> Data supplied
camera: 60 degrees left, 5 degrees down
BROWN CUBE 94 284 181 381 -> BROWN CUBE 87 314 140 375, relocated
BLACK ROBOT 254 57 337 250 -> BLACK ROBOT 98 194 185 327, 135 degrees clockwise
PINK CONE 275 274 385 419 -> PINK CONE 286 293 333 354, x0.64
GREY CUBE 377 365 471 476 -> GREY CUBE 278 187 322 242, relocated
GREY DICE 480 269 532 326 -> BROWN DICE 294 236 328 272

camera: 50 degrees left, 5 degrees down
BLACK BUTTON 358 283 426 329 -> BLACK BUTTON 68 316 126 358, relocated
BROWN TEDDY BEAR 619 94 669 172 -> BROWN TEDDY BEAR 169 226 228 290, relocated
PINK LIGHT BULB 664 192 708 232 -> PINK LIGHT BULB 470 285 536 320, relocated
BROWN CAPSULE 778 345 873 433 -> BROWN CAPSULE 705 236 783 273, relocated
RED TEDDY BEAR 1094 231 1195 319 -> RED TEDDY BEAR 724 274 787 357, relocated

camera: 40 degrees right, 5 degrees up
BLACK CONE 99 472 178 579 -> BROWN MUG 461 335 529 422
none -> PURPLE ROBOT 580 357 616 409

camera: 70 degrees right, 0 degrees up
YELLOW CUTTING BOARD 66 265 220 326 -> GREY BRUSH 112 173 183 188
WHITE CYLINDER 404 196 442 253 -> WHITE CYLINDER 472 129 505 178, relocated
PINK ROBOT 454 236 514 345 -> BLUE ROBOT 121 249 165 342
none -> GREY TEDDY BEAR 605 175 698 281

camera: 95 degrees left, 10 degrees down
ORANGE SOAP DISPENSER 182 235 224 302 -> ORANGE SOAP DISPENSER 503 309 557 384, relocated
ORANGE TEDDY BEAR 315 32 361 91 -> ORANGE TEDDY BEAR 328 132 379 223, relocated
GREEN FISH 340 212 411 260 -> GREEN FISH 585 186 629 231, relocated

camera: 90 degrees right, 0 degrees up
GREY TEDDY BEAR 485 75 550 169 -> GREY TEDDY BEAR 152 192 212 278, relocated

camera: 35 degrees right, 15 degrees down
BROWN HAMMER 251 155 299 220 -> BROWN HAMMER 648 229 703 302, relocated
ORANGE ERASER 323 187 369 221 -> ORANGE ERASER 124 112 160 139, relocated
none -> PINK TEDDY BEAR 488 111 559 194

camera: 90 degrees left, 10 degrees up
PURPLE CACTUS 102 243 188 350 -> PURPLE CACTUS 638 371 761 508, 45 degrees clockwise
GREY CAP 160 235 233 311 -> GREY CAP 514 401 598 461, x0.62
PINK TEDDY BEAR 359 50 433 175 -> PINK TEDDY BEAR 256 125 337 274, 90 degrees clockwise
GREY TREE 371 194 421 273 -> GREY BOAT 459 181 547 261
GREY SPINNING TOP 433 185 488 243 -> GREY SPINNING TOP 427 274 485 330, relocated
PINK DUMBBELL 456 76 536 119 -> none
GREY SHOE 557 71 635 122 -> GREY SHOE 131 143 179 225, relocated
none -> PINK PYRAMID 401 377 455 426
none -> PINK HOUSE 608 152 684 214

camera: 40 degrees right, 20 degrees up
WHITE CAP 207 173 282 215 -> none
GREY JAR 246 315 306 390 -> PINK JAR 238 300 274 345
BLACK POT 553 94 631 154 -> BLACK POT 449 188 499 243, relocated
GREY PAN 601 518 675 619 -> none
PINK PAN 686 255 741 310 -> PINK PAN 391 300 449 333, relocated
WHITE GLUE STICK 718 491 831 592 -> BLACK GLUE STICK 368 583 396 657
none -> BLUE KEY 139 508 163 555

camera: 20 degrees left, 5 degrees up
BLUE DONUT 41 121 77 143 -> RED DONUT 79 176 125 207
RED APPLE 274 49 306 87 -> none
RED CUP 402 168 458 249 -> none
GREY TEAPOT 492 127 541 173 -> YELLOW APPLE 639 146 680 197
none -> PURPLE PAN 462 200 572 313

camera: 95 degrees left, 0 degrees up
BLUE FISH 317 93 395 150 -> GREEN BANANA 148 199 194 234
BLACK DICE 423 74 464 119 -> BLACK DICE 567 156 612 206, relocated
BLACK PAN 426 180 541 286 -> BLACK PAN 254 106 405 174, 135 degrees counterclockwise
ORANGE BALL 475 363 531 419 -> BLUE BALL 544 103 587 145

> Requirement
After locating the line holding "BROWN CUBE 94" above, output exactly that line and every line after it through the line holding "GREY CUBE 377". Include nothing else.

> Finished task
BROWN CUBE 94 284 181 381 -> BROWN CUBE 87 314 140 375, relocated
BLACK ROBOT 254 57 337 250 -> BLACK ROBOT 98 194 185 327, 135 degrees clockwise
PINK CONE 275 274 385 419 -> PINK CONE 286 293 333 354, x0.64
GREY CUBE 377 365 471 476 -> GREY CUBE 278 187 322 242, relocated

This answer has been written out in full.